**Directions for this task**
Down to the last line, print the data that follows exactly, without its pictures.

**Data**
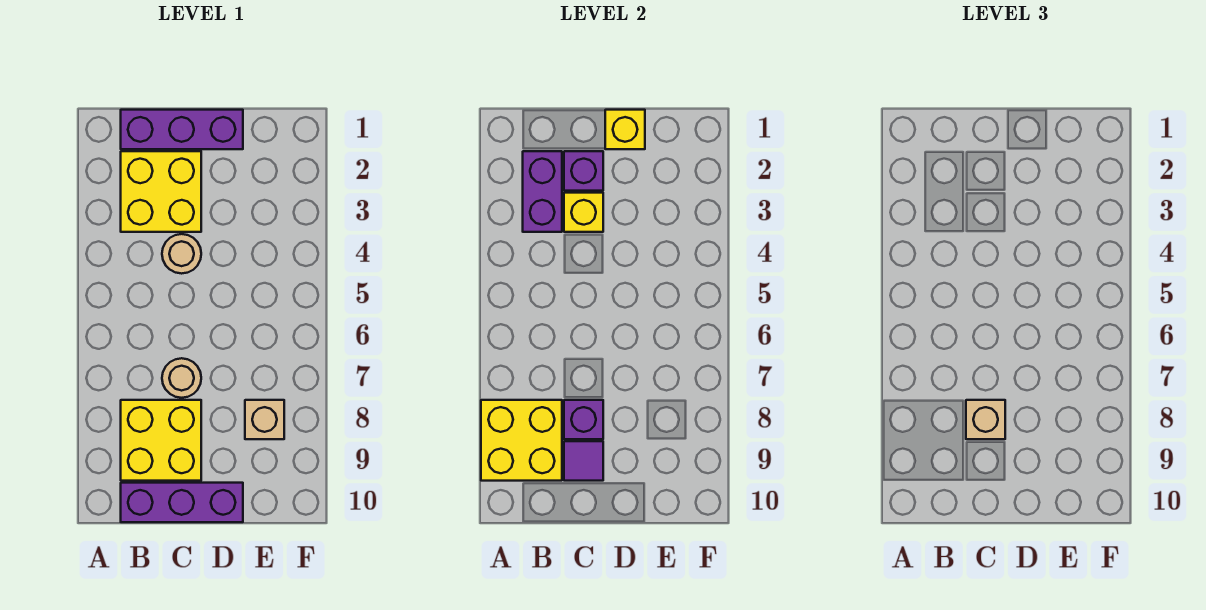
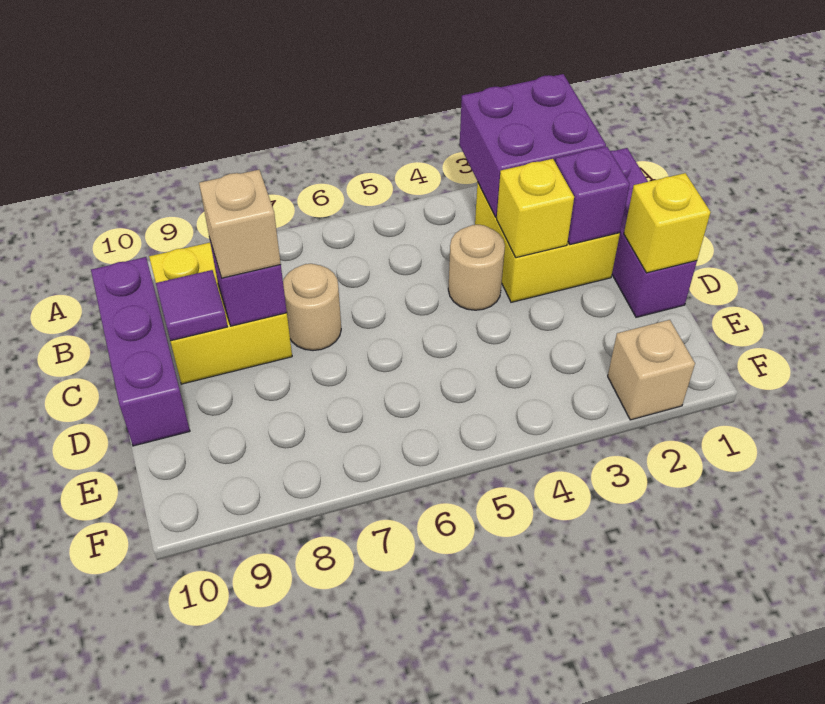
yellow brick A8:B9 level 2 -> none
purple brick B2:B3 level 2 -> purple brick A2:B3 level 2
tan brick E8 level 1 -> tan brick F2 level 1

**Exercise output**
yellow brick A8:B9 level 2 -> none
purple brick B2:B3 level 2 -> purple brick A2:B3 level 2
tan brick E8 level 1 -> tan brick F2 level 1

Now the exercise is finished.